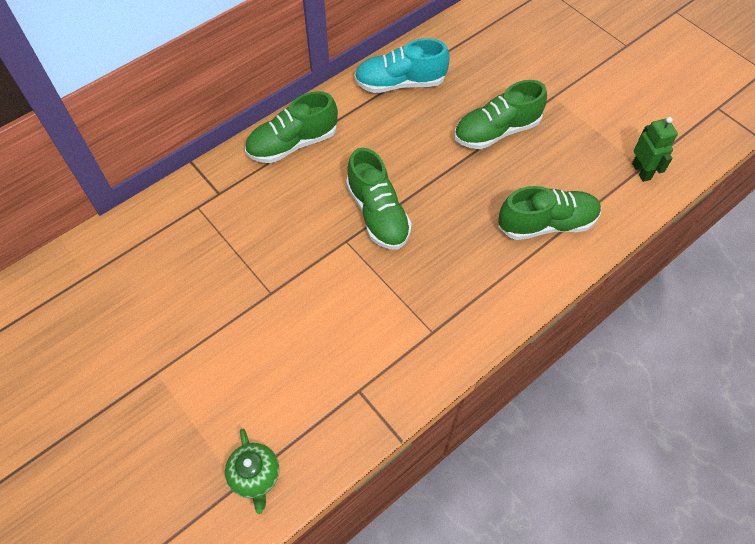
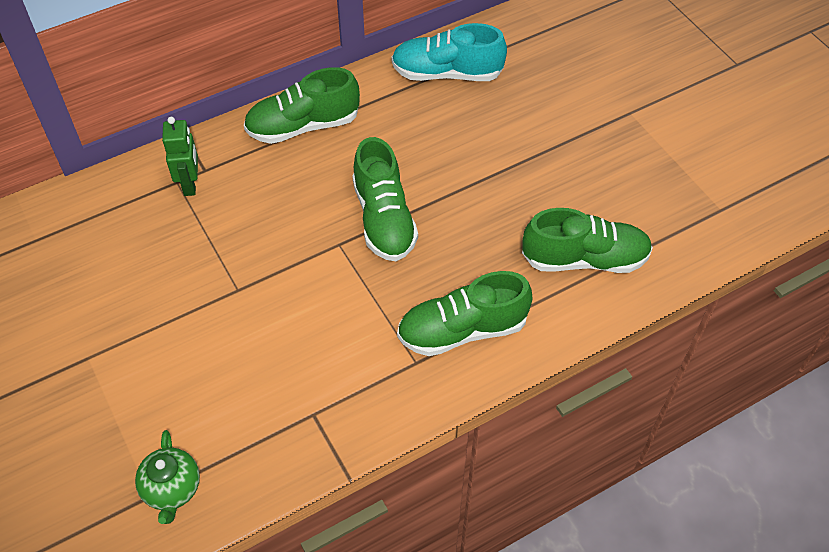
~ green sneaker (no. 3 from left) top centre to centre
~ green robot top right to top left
= = = = =
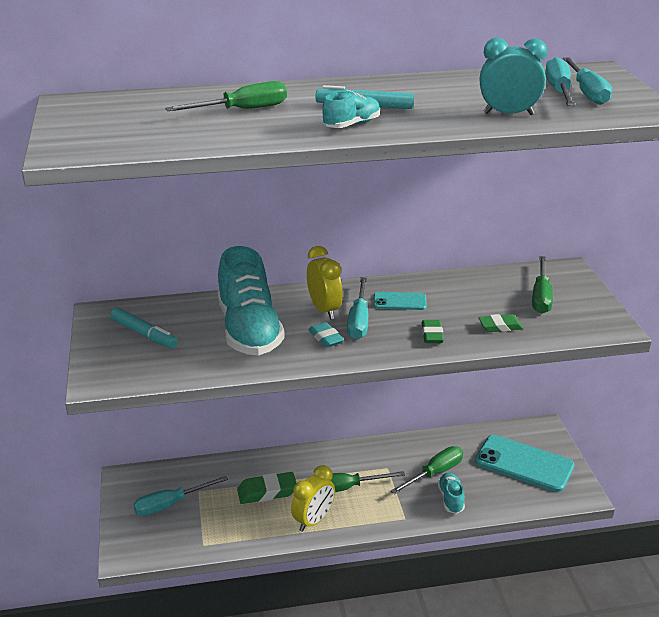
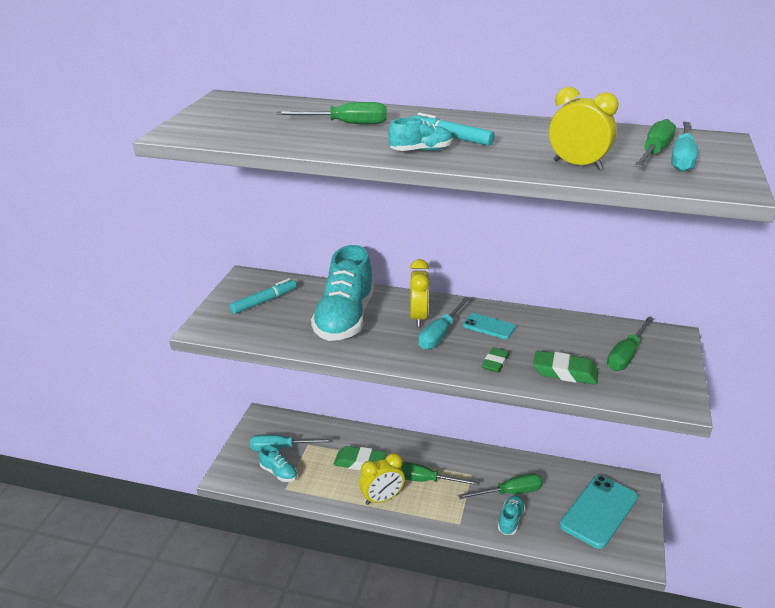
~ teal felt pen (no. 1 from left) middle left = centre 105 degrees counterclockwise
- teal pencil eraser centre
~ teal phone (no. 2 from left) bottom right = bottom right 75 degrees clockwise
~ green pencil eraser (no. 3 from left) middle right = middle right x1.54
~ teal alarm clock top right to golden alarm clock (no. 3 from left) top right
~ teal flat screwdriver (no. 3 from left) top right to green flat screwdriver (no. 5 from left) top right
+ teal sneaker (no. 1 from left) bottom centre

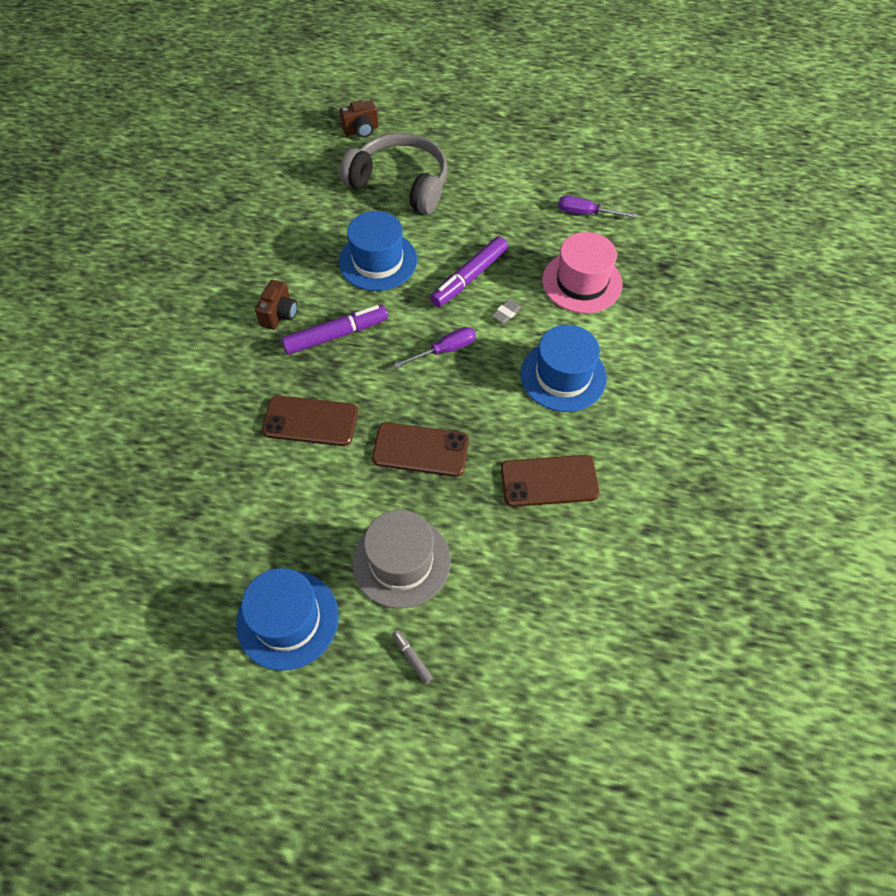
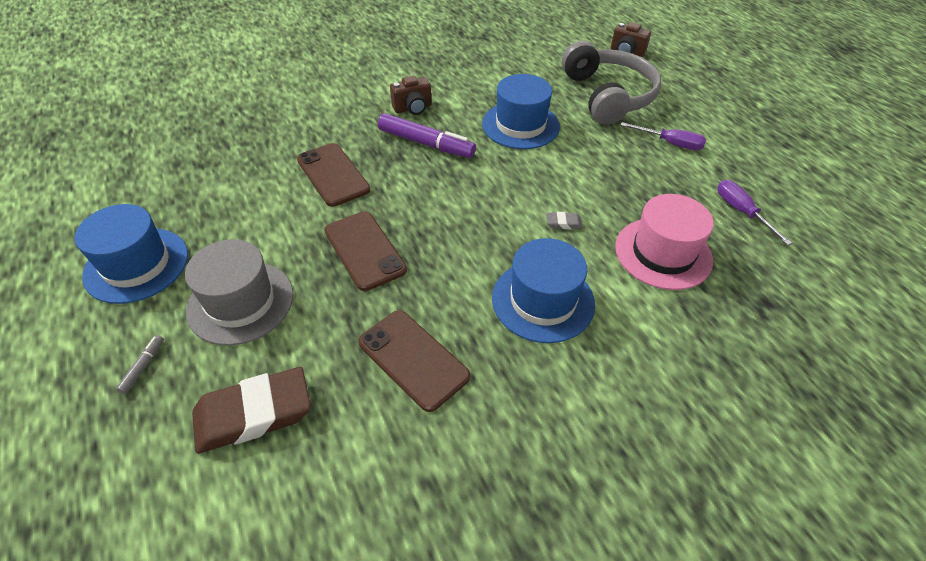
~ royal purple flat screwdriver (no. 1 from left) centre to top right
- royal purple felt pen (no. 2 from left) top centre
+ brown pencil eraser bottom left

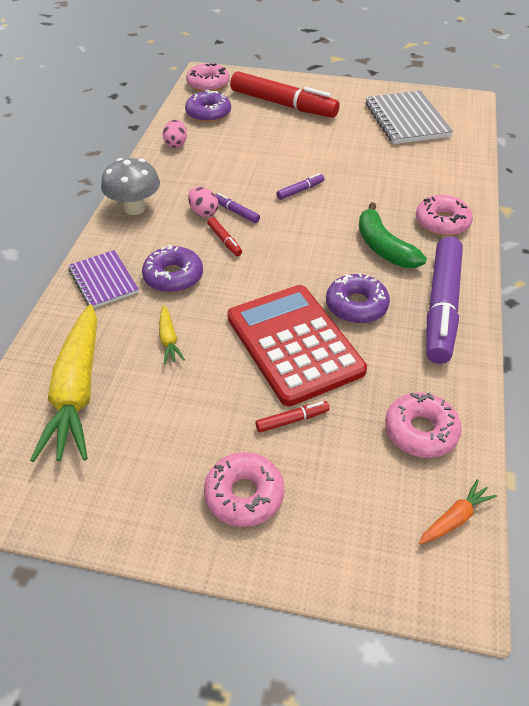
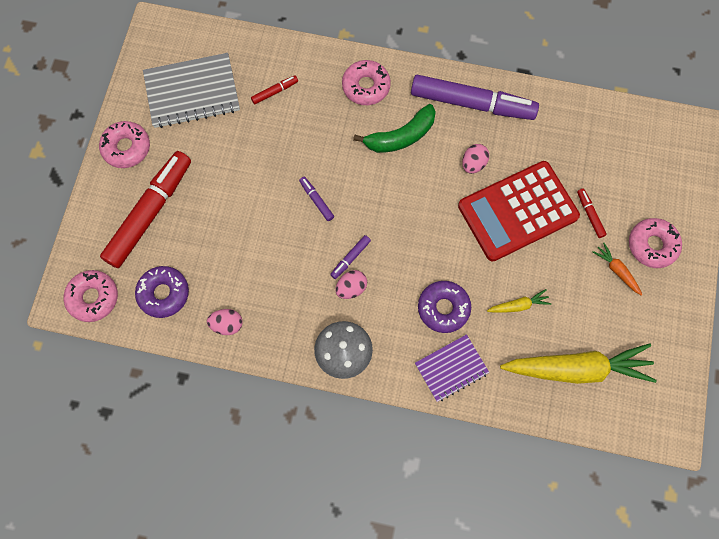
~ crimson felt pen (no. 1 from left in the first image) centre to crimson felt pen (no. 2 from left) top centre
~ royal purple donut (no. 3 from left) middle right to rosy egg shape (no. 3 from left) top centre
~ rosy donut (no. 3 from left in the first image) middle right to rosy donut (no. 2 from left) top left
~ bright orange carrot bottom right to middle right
= = = = =
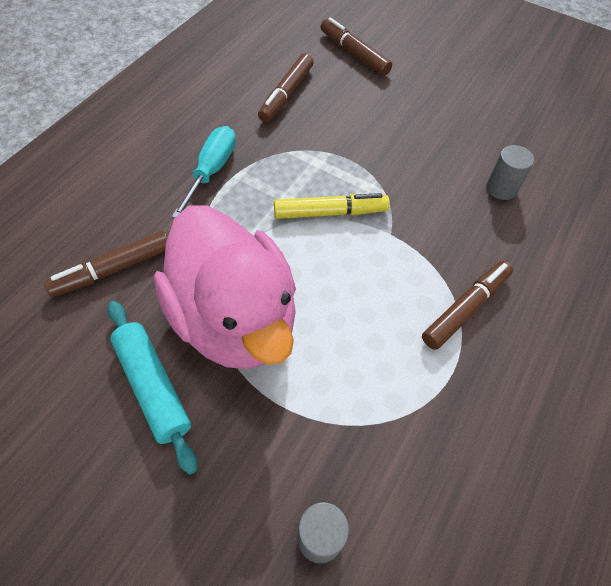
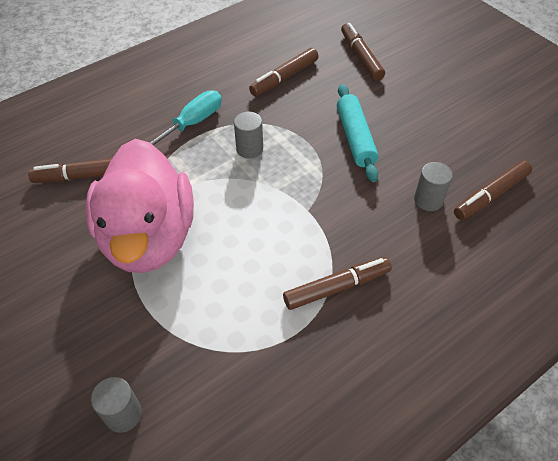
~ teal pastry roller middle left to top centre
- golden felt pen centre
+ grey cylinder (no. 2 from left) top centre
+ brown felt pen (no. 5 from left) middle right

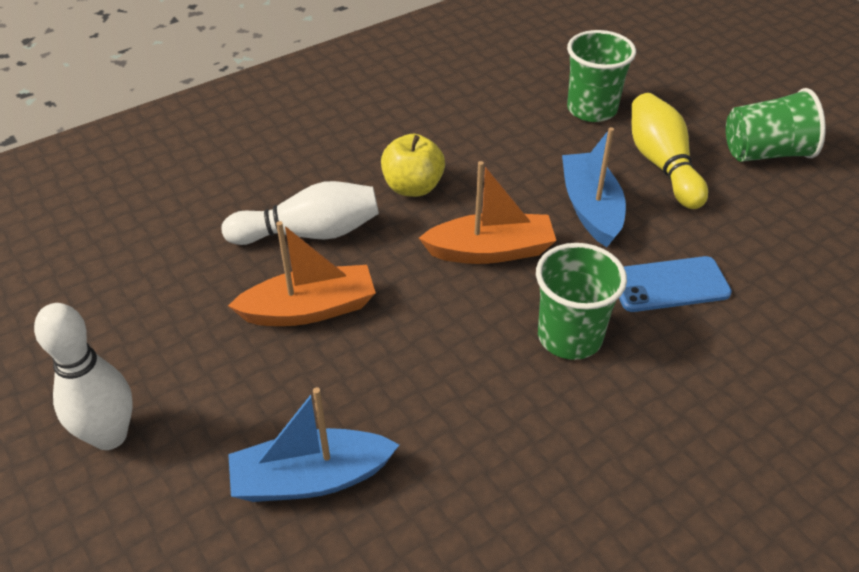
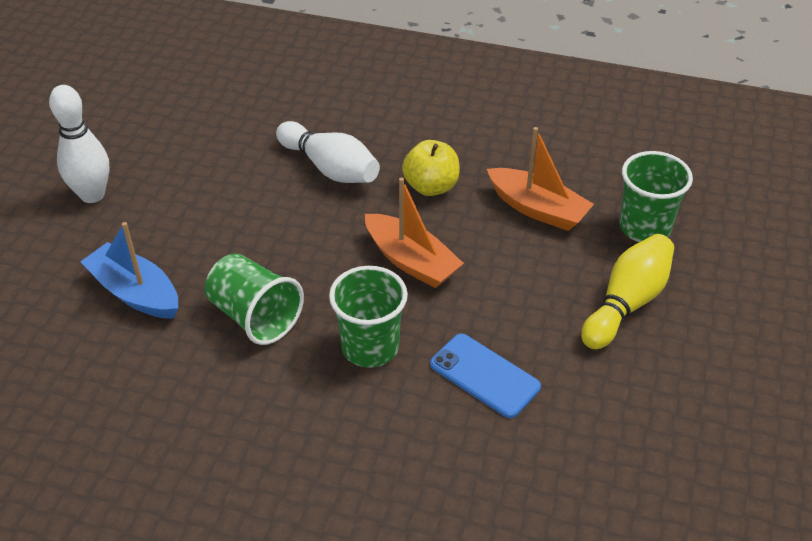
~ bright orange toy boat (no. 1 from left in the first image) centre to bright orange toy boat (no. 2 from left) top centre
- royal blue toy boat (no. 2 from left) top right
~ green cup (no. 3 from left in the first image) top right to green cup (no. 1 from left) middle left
= = = = =
From the material above, set down exactly the lines starting at the one with "left) top left" and ending at the one with "to middle right", end lines included.

~ rosy donut (no. 3 from left in the first image) middle right to rosy donut (no. 2 from left) top left
~ bright orange carrot bottom right to middle right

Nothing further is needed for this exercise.